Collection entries
-- Opening Marker --

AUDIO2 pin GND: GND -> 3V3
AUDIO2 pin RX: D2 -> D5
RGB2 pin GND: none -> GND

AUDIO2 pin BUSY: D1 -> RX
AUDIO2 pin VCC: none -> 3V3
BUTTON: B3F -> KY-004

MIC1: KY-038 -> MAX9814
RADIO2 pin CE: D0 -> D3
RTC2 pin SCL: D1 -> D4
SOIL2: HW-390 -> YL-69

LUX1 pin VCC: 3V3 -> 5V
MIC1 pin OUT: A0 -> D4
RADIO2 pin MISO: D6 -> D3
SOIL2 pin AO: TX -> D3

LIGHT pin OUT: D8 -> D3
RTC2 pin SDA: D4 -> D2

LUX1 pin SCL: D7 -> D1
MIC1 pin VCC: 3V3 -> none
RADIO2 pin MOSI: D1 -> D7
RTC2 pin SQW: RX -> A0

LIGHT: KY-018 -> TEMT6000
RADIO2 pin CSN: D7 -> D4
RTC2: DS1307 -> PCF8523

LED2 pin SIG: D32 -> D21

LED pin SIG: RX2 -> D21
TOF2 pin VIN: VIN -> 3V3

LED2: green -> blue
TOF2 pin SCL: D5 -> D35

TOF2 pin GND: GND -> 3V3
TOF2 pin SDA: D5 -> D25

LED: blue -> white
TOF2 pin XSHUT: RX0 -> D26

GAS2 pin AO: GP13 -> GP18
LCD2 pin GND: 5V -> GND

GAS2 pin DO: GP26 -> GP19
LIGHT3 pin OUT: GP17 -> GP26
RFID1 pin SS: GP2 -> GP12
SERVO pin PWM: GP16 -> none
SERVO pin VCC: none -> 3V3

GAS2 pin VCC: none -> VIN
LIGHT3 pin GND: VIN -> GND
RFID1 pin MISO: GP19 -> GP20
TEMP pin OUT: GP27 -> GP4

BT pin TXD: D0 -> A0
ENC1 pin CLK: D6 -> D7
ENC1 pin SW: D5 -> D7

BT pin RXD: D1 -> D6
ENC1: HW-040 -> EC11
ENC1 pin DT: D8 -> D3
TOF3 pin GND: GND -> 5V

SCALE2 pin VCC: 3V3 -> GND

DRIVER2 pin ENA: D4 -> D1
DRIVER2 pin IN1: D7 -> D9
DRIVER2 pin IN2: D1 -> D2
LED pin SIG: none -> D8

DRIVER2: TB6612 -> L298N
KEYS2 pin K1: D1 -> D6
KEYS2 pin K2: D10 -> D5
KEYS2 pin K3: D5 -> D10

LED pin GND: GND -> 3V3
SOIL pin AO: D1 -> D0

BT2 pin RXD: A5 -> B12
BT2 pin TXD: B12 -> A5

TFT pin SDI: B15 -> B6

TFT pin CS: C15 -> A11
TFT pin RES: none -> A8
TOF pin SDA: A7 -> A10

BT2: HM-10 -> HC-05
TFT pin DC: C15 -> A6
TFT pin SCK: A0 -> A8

-- Closing Marker --

#### Task item
Write out, exactly as shown, only the lines running from the one that contains "LED pin GND: GND -> 3V3" to the last line above.

#### Answer
LED pin GND: GND -> 3V3
SOIL pin AO: D1 -> D0

BT2 pin RXD: A5 -> B12
BT2 pin TXD: B12 -> A5

TFT pin SDI: B15 -> B6

TFT pin CS: C15 -> A11
TFT pin RES: none -> A8
TOF pin SDA: A7 -> A10

BT2: HM-10 -> HC-05
TFT pin DC: C15 -> A6
TFT pin SCK: A0 -> A8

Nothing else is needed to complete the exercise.